> _Entries shown_
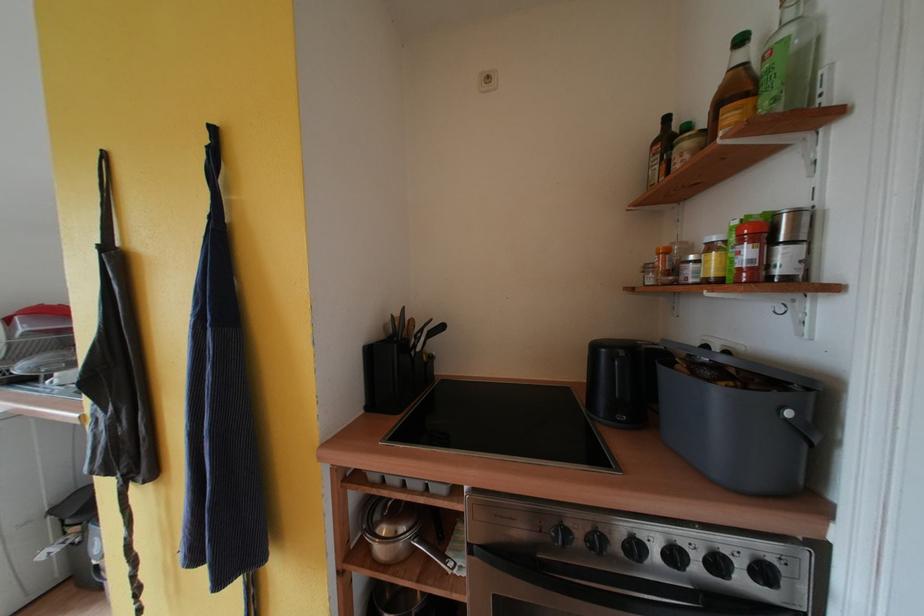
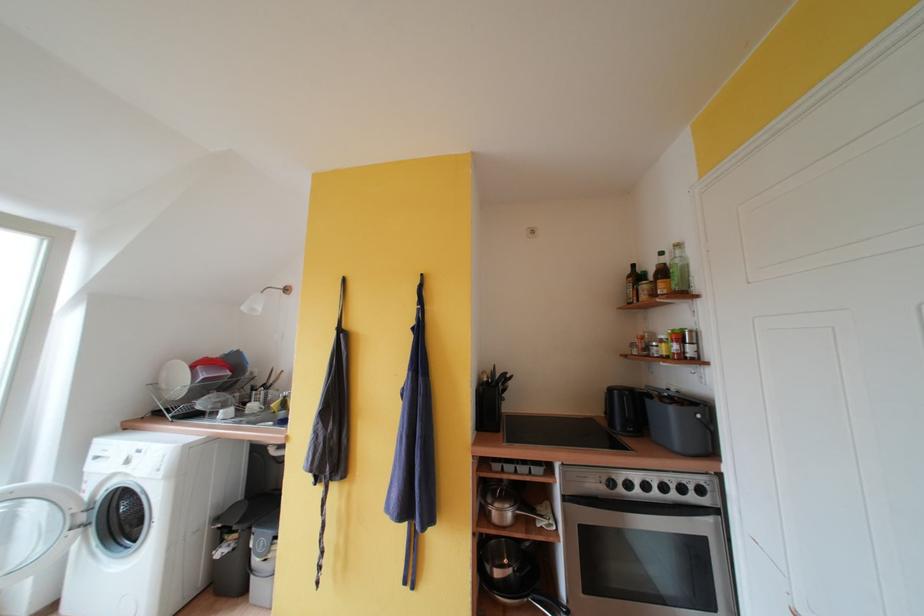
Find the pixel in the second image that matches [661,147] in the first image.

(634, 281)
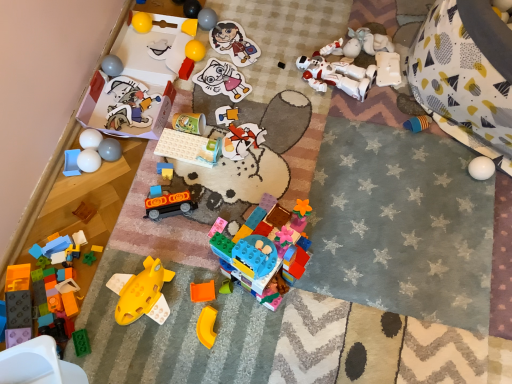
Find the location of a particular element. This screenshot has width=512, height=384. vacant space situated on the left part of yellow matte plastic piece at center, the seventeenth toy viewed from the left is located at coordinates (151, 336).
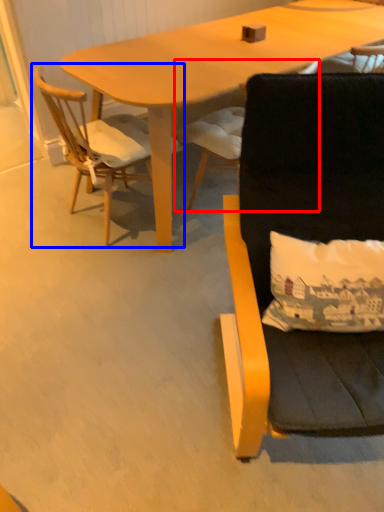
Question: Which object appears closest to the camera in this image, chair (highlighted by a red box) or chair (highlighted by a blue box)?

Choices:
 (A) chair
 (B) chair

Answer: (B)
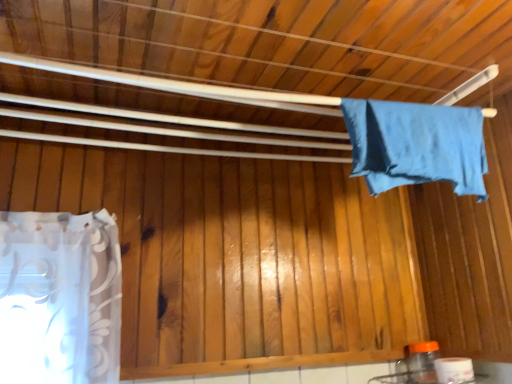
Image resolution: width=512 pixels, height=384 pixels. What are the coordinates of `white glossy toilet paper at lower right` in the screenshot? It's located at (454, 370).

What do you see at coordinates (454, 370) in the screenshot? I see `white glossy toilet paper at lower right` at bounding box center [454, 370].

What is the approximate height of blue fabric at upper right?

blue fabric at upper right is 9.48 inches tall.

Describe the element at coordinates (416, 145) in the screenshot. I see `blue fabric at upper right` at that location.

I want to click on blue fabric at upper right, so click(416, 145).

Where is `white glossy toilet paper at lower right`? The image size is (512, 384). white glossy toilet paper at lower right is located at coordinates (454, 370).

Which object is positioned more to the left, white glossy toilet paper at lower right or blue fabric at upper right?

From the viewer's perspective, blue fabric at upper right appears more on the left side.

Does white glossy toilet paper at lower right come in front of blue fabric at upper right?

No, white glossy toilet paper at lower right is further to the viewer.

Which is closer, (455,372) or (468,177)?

> _Given request_
Please copy word for word the lines of the items above, starting with the line that contains "coordinates (454, 370)." and continuing through the end of the items.

> _The result_
Where is `white glossy toilet paper at lower right`? The image size is (512, 384). white glossy toilet paper at lower right is located at coordinates (454, 370).

Which object is positioned more to the left, white glossy toilet paper at lower right or blue fabric at upper right?

From the viewer's perspective, blue fabric at upper right appears more on the left side.

Does white glossy toilet paper at lower right come in front of blue fabric at upper right?

No, white glossy toilet paper at lower right is further to the viewer.

Which is closer, (455,372) or (468,177)?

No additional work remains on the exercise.